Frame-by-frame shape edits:
★ ★ ★
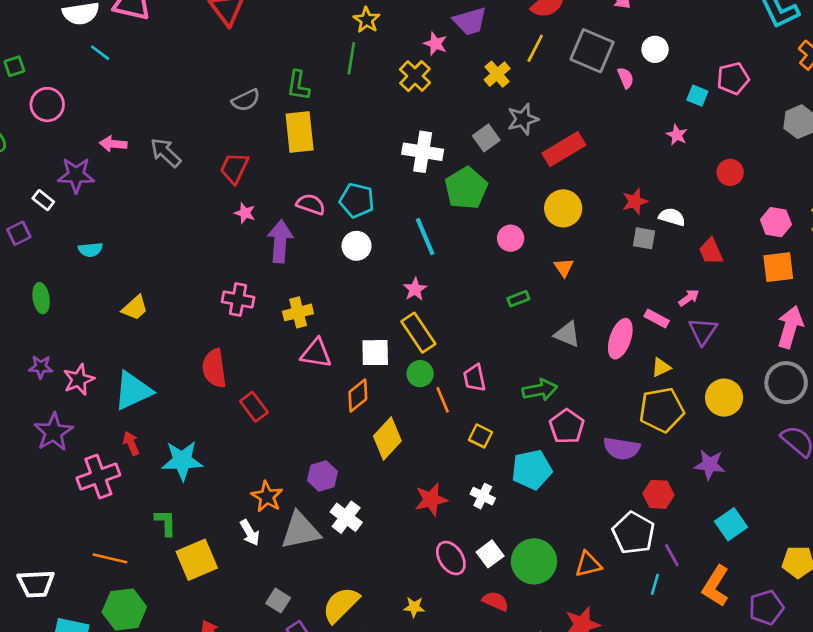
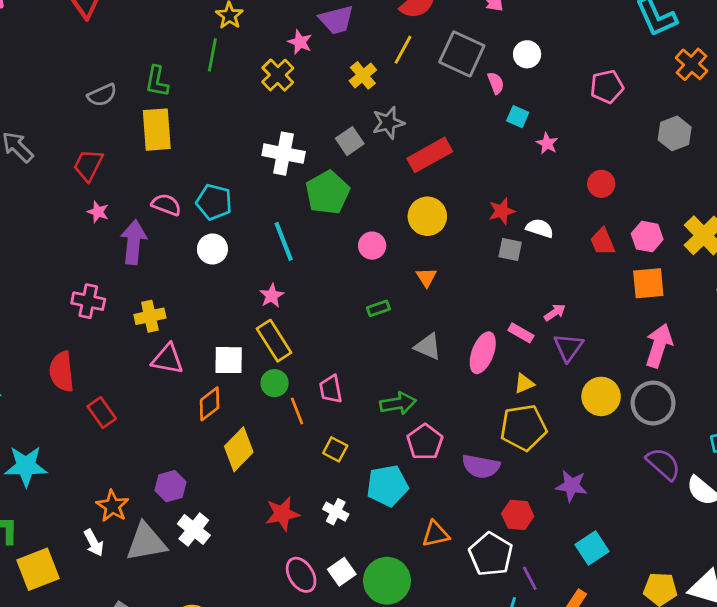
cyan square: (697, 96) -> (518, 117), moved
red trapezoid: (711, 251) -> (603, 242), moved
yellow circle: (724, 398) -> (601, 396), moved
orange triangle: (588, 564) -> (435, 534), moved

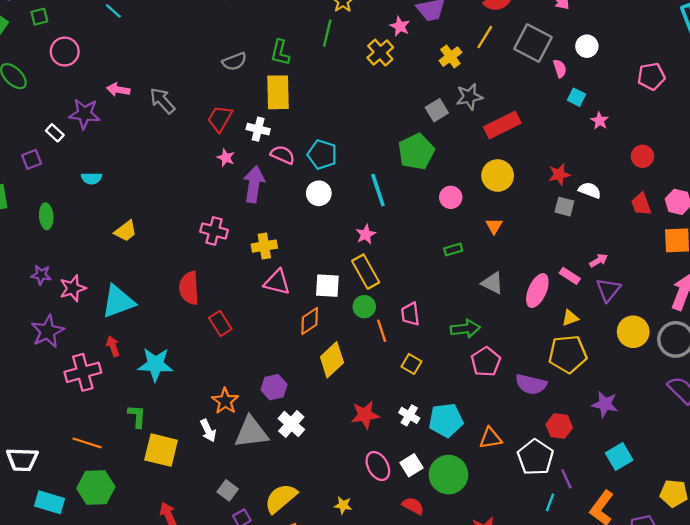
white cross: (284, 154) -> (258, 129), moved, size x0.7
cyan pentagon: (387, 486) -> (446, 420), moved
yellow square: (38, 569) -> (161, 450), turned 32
★ ★ ★
Task brief:
Nothing but the lines from the one holding "cyan pentagon: (387, 486)" through the last line of the data may be output, and each must match exactly.

Response for this exercise:
cyan pentagon: (387, 486) -> (446, 420), moved
yellow square: (38, 569) -> (161, 450), turned 32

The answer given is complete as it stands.